> WHAT YOU WILL DO
Take the line that contains "orange watering can: 0 -> 1" and all lines after it, up to and including the last line of the data, and write them out exactly; nothing else belongs in the answer.
------------------------------------------------
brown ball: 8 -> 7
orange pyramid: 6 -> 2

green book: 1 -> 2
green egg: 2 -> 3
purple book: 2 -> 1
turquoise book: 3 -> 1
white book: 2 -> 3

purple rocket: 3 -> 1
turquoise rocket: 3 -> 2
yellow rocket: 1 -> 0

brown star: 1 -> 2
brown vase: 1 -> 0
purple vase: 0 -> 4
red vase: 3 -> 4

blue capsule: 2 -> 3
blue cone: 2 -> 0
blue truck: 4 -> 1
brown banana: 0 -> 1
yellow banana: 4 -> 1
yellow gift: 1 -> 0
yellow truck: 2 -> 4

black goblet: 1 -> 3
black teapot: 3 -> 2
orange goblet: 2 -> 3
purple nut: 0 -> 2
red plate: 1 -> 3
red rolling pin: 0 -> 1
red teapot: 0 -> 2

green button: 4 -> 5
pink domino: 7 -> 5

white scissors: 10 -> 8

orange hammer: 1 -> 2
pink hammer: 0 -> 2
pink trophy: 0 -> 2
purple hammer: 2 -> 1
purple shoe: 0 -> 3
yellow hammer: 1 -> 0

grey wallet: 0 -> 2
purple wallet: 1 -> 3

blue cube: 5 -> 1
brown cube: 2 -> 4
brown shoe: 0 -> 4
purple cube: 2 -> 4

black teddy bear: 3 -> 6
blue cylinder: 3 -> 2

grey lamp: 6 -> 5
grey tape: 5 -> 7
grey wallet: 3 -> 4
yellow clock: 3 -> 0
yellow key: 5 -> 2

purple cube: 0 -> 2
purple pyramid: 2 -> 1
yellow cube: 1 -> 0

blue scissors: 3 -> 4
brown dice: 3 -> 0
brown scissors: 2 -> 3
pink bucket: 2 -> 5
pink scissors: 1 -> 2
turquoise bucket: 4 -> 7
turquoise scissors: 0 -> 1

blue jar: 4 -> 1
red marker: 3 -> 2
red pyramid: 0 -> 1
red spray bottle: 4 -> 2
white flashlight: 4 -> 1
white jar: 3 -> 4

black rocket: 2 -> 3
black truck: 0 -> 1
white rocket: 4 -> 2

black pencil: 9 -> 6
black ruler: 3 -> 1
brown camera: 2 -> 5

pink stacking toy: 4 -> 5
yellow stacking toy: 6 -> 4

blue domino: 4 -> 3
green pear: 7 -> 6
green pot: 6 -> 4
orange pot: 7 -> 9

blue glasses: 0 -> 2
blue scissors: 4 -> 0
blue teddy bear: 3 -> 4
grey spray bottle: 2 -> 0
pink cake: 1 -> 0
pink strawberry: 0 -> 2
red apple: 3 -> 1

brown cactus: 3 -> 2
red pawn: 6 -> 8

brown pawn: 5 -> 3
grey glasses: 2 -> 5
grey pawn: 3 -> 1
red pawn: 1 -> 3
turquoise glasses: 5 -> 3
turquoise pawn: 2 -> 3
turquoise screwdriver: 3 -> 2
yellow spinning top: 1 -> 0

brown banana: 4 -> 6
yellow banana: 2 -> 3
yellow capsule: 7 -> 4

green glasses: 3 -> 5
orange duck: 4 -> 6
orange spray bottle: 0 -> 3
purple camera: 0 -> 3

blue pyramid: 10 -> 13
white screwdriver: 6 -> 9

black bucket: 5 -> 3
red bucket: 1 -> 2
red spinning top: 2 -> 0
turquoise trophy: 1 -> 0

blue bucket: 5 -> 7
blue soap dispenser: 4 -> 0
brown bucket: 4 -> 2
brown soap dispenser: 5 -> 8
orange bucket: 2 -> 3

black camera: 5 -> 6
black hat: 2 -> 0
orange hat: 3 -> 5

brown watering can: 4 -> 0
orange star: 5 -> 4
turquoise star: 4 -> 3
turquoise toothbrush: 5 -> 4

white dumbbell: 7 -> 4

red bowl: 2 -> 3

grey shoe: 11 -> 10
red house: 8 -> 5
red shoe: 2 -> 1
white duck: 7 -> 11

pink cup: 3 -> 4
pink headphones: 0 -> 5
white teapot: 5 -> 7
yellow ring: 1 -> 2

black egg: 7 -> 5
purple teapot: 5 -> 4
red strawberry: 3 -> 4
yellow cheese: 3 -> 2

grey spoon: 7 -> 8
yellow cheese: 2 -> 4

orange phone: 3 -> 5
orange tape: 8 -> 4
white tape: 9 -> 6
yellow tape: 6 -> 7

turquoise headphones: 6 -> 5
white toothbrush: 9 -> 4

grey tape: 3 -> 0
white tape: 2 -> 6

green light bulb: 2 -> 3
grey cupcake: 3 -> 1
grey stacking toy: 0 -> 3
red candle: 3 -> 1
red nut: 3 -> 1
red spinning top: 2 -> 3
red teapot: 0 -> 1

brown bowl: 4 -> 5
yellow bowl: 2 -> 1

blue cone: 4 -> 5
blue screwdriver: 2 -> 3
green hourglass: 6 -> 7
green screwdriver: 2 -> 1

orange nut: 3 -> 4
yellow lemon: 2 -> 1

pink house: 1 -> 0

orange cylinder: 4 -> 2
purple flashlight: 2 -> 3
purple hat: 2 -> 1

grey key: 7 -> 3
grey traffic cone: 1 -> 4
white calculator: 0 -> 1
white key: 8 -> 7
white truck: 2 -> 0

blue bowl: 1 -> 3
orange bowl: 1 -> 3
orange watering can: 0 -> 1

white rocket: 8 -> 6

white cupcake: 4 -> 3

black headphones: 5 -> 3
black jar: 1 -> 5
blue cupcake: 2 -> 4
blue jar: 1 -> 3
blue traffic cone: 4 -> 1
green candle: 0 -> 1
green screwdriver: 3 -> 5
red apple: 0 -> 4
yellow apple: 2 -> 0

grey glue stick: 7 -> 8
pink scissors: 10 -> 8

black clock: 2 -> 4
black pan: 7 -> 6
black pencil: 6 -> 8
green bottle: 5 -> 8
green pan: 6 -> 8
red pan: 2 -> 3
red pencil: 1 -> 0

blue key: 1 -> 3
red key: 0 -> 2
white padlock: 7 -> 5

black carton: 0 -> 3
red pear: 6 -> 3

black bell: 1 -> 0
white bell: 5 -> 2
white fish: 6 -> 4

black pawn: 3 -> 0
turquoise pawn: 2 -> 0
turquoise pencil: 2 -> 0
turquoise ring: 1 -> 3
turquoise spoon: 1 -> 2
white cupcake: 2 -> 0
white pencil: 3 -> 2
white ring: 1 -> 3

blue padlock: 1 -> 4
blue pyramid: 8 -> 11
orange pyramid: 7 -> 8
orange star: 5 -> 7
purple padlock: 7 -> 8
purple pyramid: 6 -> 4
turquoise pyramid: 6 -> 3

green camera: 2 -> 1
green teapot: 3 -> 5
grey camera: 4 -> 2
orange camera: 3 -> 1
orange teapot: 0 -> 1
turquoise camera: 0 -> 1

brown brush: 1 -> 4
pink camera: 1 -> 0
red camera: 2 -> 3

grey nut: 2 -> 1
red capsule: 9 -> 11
------------------------------------------------
> REPLY TO THE TASK
orange watering can: 0 -> 1

white rocket: 8 -> 6

white cupcake: 4 -> 3

black headphones: 5 -> 3
black jar: 1 -> 5
blue cupcake: 2 -> 4
blue jar: 1 -> 3
blue traffic cone: 4 -> 1
green candle: 0 -> 1
green screwdriver: 3 -> 5
red apple: 0 -> 4
yellow apple: 2 -> 0

grey glue stick: 7 -> 8
pink scissors: 10 -> 8

black clock: 2 -> 4
black pan: 7 -> 6
black pencil: 6 -> 8
green bottle: 5 -> 8
green pan: 6 -> 8
red pan: 2 -> 3
red pencil: 1 -> 0

blue key: 1 -> 3
red key: 0 -> 2
white padlock: 7 -> 5

black carton: 0 -> 3
red pear: 6 -> 3

black bell: 1 -> 0
white bell: 5 -> 2
white fish: 6 -> 4

black pawn: 3 -> 0
turquoise pawn: 2 -> 0
turquoise pencil: 2 -> 0
turquoise ring: 1 -> 3
turquoise spoon: 1 -> 2
white cupcake: 2 -> 0
white pencil: 3 -> 2
white ring: 1 -> 3

blue padlock: 1 -> 4
blue pyramid: 8 -> 11
orange pyramid: 7 -> 8
orange star: 5 -> 7
purple padlock: 7 -> 8
purple pyramid: 6 -> 4
turquoise pyramid: 6 -> 3

green camera: 2 -> 1
green teapot: 3 -> 5
grey camera: 4 -> 2
orange camera: 3 -> 1
orange teapot: 0 -> 1
turquoise camera: 0 -> 1

brown brush: 1 -> 4
pink camera: 1 -> 0
red camera: 2 -> 3

grey nut: 2 -> 1
red capsule: 9 -> 11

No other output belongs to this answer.